◆ **WHAT YOU WILL DO**
Without any pictures, restate the full set of records below exactly.

◆ **DATA FOR ANALYSIS**
· · ·
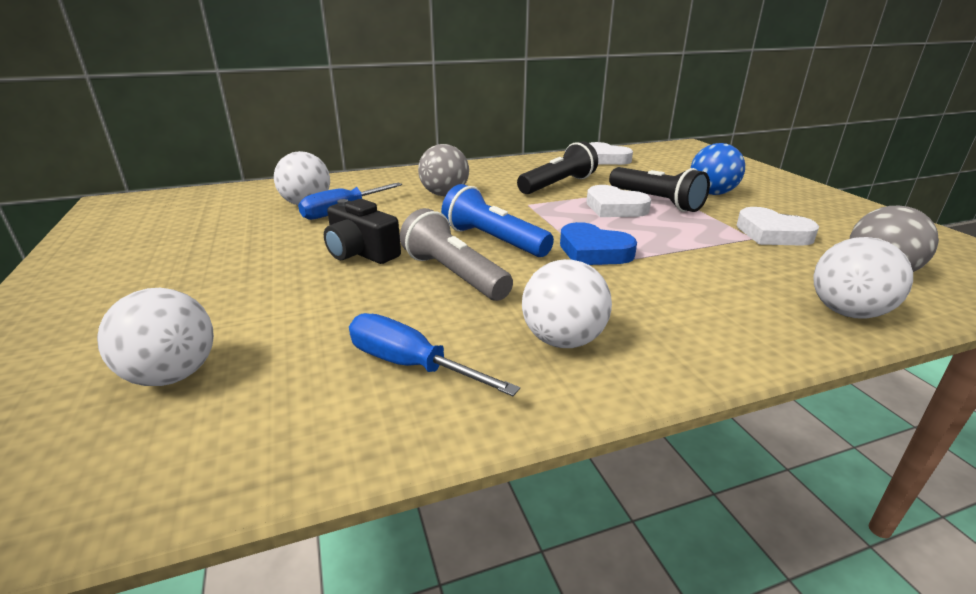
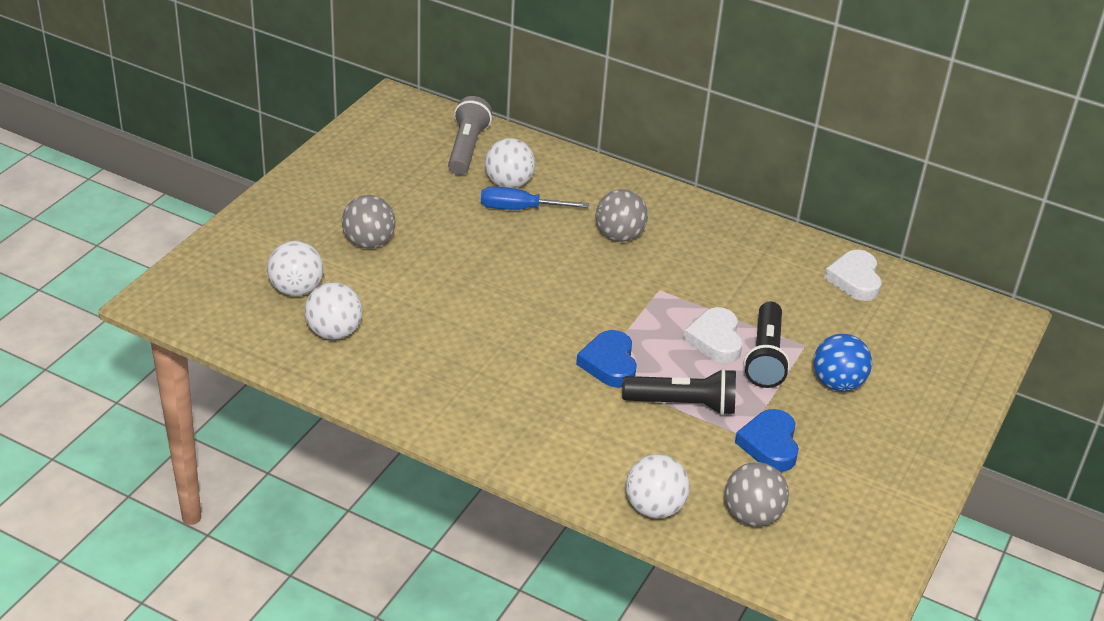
camera: 45 degrees right, 10 degrees up
(221, 289) = (369, 242): none -> grey ball
(361, 253) = (473, 262): black camera -> none
(411, 365) = (389, 358): blue screwdriver -> none
(454, 275) = (495, 319): grey flashlight -> grey flashlight (467, 148)
(493, 241) = (566, 308): blue flashlight -> none
(557, 185) = (729, 284): black flashlight -> black flashlight (683, 404)
(563, 340) = (474, 399): white ball -> white ball (334, 332)
(772, 234) = (769, 444): white heart -> blue heart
· · ·
◆ **FINISHED EXERCISE**
camera: 45 degrees right, 10 degrees up
(221, 289) = (369, 242): none -> grey ball
(361, 253) = (473, 262): black camera -> none
(411, 365) = (389, 358): blue screwdriver -> none
(454, 275) = (495, 319): grey flashlight -> grey flashlight (467, 148)
(493, 241) = (566, 308): blue flashlight -> none
(557, 185) = (729, 284): black flashlight -> black flashlight (683, 404)
(563, 340) = (474, 399): white ball -> white ball (334, 332)
(772, 234) = (769, 444): white heart -> blue heart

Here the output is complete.